[Start of Attachment]

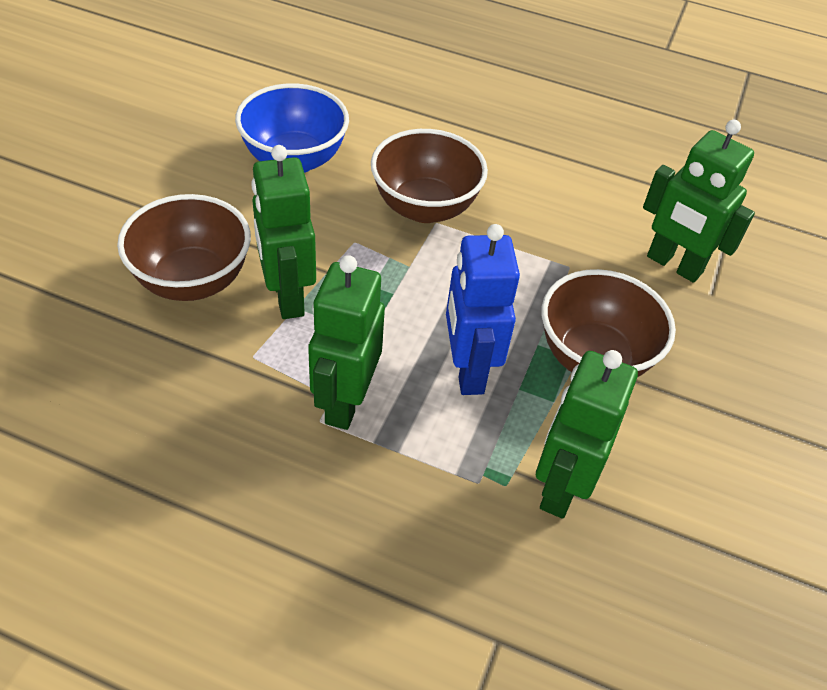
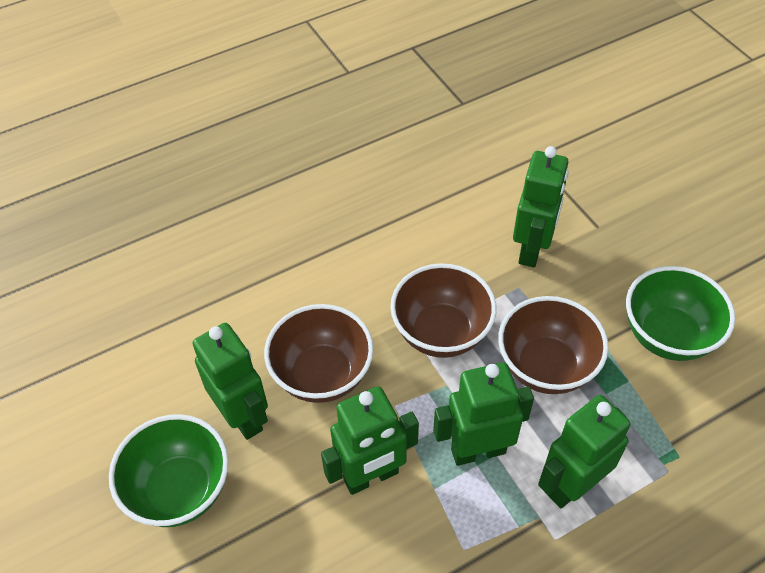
blue bowl: 1 -> 0
blue robot: 1 -> 0
green bowl: 0 -> 2
green robot: 4 -> 5

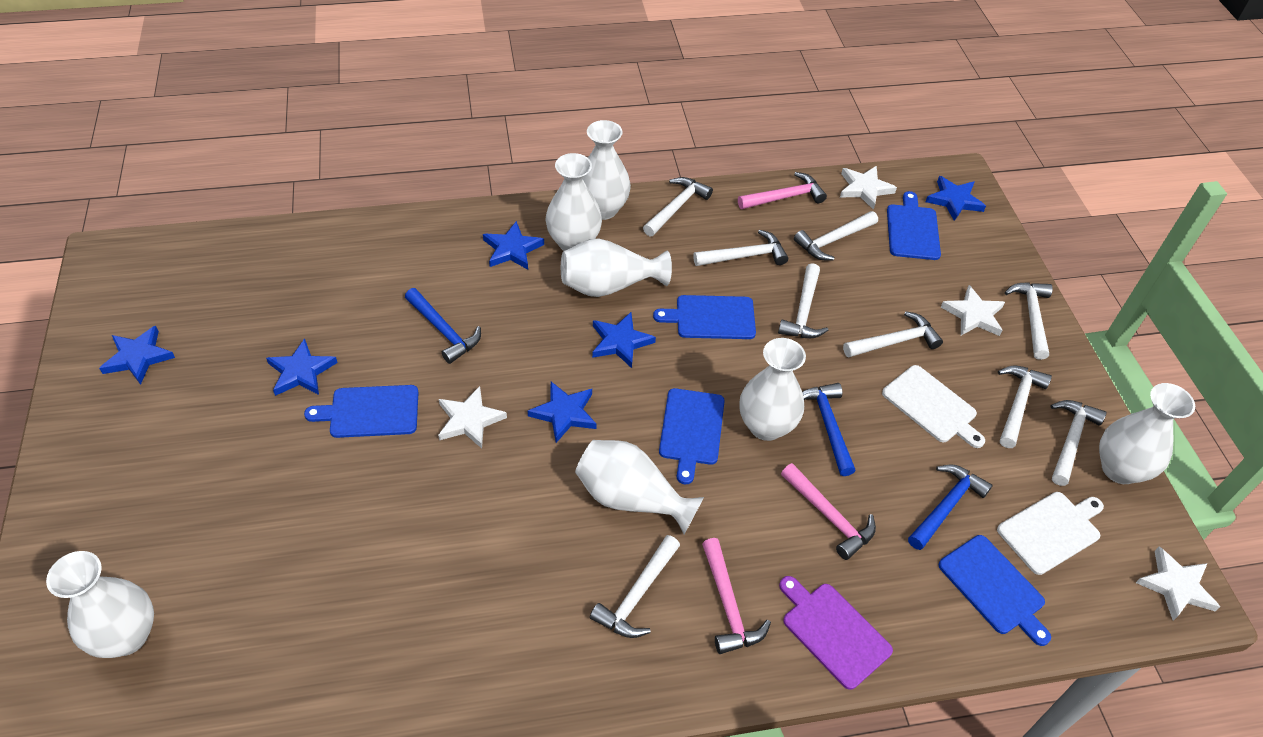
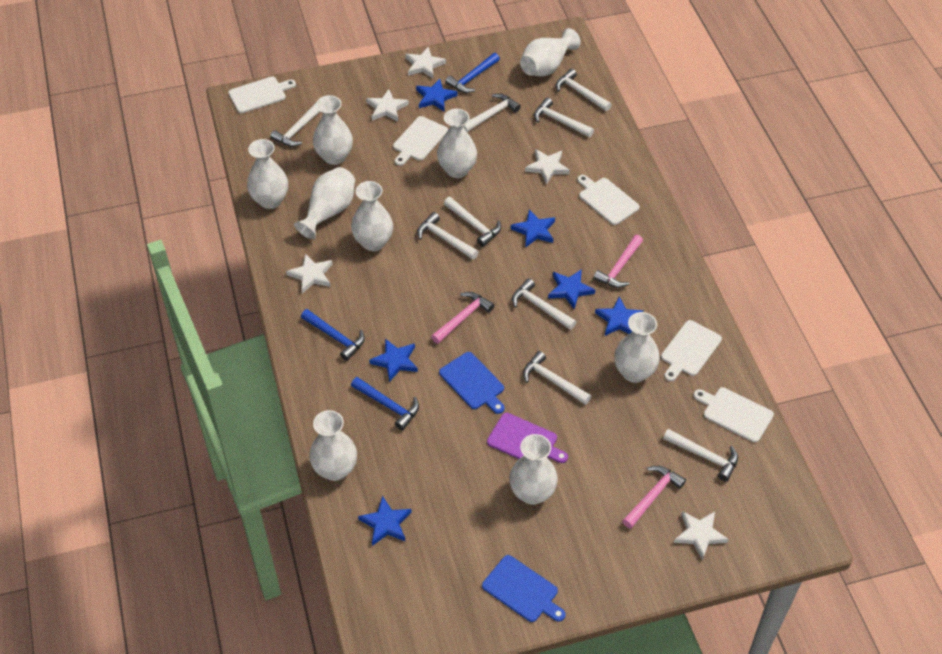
blue cutting board: 5 -> 2
white cutting board: 2 -> 5
white star: 4 -> 5
white vase: 7 -> 9

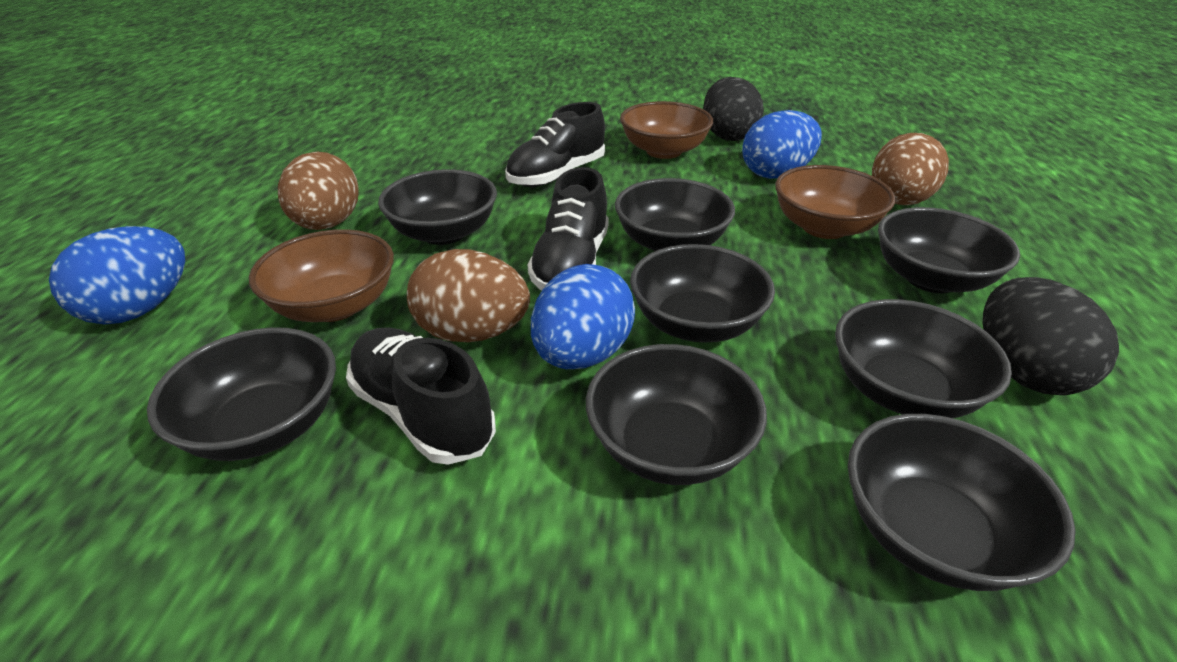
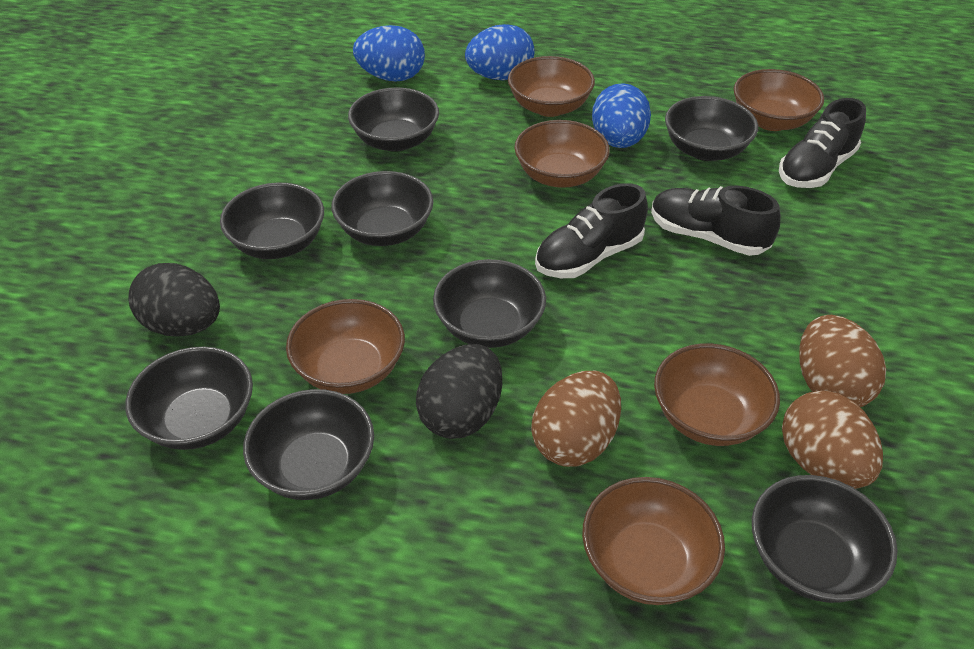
brown bowl: 3 -> 6

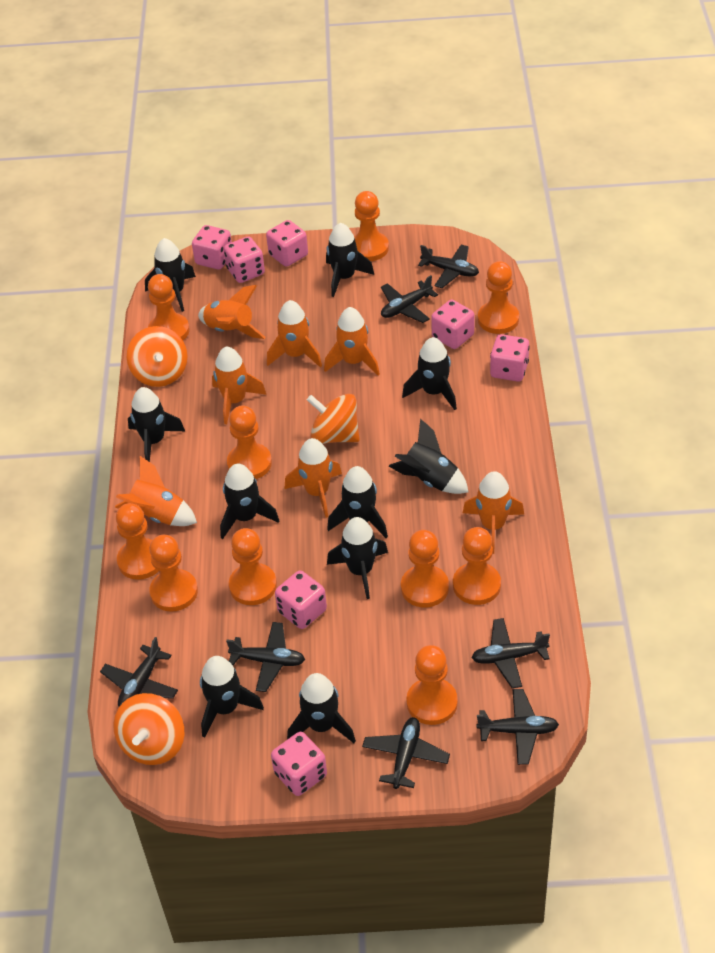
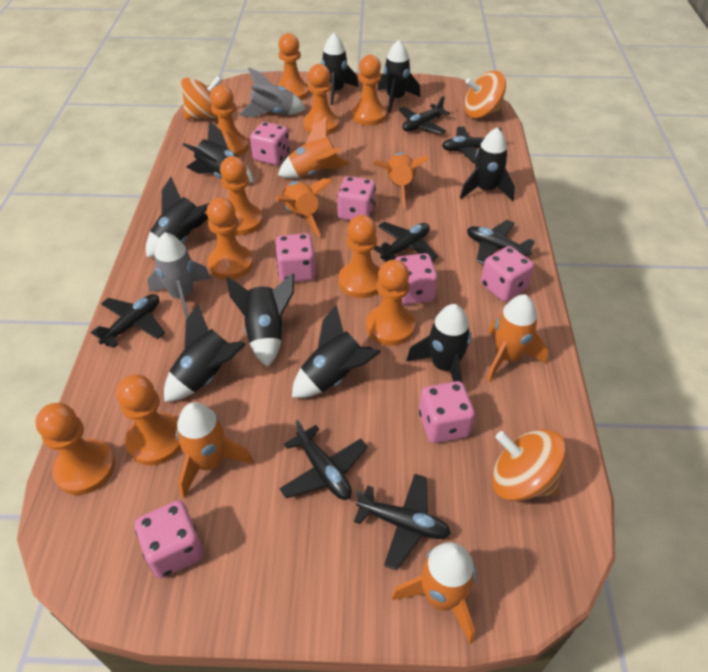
black rocket: 10 -> 9
grey rocket: 0 -> 2
orange rocket: 7 -> 6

[End of Attachment]

## Task description
Each line of the listing that contains the word "rocket" must be counted. Give only the resulting figure.

## Response
3